Copy the data precisely, keeping every character.

[Scene difference descriptions]
......

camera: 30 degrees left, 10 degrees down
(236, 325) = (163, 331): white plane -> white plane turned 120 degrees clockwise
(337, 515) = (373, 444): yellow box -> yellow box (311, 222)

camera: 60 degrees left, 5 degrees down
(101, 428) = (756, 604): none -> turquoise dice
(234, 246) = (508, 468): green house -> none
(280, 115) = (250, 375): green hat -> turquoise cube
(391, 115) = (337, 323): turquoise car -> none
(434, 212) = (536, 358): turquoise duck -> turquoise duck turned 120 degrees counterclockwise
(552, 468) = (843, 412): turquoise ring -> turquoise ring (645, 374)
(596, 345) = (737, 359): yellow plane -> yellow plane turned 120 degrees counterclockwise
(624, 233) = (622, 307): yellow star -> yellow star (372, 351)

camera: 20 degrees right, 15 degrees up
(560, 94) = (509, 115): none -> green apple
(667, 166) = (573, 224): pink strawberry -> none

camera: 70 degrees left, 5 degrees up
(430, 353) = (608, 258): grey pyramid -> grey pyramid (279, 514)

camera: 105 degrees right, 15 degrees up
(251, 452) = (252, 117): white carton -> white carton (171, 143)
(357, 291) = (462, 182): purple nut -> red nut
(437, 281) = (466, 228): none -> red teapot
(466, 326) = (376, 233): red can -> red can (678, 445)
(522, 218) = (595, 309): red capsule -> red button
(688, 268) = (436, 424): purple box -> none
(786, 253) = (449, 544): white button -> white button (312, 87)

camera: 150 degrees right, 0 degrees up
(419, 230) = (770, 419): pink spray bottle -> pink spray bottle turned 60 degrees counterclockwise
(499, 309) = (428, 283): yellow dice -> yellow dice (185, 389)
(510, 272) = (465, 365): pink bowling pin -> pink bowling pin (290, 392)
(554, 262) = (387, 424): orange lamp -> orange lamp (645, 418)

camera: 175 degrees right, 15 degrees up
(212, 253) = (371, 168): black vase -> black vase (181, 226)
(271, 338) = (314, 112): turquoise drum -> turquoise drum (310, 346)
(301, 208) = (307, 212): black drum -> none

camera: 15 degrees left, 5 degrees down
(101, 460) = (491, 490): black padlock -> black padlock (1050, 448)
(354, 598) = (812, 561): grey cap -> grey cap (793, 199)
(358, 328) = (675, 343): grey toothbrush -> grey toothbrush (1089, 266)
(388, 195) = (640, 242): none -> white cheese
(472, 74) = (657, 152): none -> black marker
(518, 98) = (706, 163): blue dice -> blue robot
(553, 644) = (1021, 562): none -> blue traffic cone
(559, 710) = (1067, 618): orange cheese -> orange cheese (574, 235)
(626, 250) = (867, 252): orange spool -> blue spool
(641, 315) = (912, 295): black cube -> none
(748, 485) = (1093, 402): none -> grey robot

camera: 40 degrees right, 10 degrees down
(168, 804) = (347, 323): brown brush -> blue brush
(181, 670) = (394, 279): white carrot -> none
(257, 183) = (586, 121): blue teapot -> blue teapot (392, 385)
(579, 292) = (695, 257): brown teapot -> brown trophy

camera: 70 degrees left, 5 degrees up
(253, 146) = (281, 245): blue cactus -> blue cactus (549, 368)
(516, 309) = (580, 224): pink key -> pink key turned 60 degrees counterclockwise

......

- REPLY -
camera: 30 degrees left, 10 degrees down
(236, 325) = (163, 331): white plane -> white plane turned 120 degrees clockwise
(337, 515) = (373, 444): yellow box -> yellow box (311, 222)

camera: 60 degrees left, 5 degrees down
(101, 428) = (756, 604): none -> turquoise dice
(234, 246) = (508, 468): green house -> none
(280, 115) = (250, 375): green hat -> turquoise cube
(391, 115) = (337, 323): turquoise car -> none
(434, 212) = (536, 358): turquoise duck -> turquoise duck turned 120 degrees counterclockwise
(552, 468) = (843, 412): turquoise ring -> turquoise ring (645, 374)
(596, 345) = (737, 359): yellow plane -> yellow plane turned 120 degrees counterclockwise
(624, 233) = (622, 307): yellow star -> yellow star (372, 351)

camera: 20 degrees right, 15 degrees up
(560, 94) = (509, 115): none -> green apple
(667, 166) = (573, 224): pink strawberry -> none

camera: 70 degrees left, 5 degrees up
(430, 353) = (608, 258): grey pyramid -> grey pyramid (279, 514)

camera: 105 degrees right, 15 degrees up
(251, 452) = (252, 117): white carton -> white carton (171, 143)
(357, 291) = (462, 182): purple nut -> red nut
(437, 281) = (466, 228): none -> red teapot
(466, 326) = (376, 233): red can -> red can (678, 445)
(522, 218) = (595, 309): red capsule -> red button
(688, 268) = (436, 424): purple box -> none
(786, 253) = (449, 544): white button -> white button (312, 87)

camera: 150 degrees right, 0 degrees up
(419, 230) = (770, 419): pink spray bottle -> pink spray bottle turned 60 degrees counterclockwise
(499, 309) = (428, 283): yellow dice -> yellow dice (185, 389)
(510, 272) = (465, 365): pink bowling pin -> pink bowling pin (290, 392)
(554, 262) = (387, 424): orange lamp -> orange lamp (645, 418)

camera: 175 degrees right, 15 degrees up
(212, 253) = (371, 168): black vase -> black vase (181, 226)
(271, 338) = (314, 112): turquoise drum -> turquoise drum (310, 346)
(301, 208) = (307, 212): black drum -> none

camera: 15 degrees left, 5 degrees down
(101, 460) = (491, 490): black padlock -> black padlock (1050, 448)
(354, 598) = (812, 561): grey cap -> grey cap (793, 199)
(358, 328) = (675, 343): grey toothbrush -> grey toothbrush (1089, 266)
(388, 195) = (640, 242): none -> white cheese
(472, 74) = (657, 152): none -> black marker
(518, 98) = (706, 163): blue dice -> blue robot
(553, 644) = (1021, 562): none -> blue traffic cone
(559, 710) = (1067, 618): orange cheese -> orange cheese (574, 235)
(626, 250) = (867, 252): orange spool -> blue spool
(641, 315) = (912, 295): black cube -> none
(748, 485) = (1093, 402): none -> grey robot

camera: 40 degrees right, 10 degrees down
(168, 804) = (347, 323): brown brush -> blue brush
(181, 670) = (394, 279): white carrot -> none
(257, 183) = (586, 121): blue teapot -> blue teapot (392, 385)
(579, 292) = (695, 257): brown teapot -> brown trophy

camera: 70 degrees left, 5 degrees up
(253, 146) = (281, 245): blue cactus -> blue cactus (549, 368)
(516, 309) = (580, 224): pink key -> pink key turned 60 degrees counterclockwise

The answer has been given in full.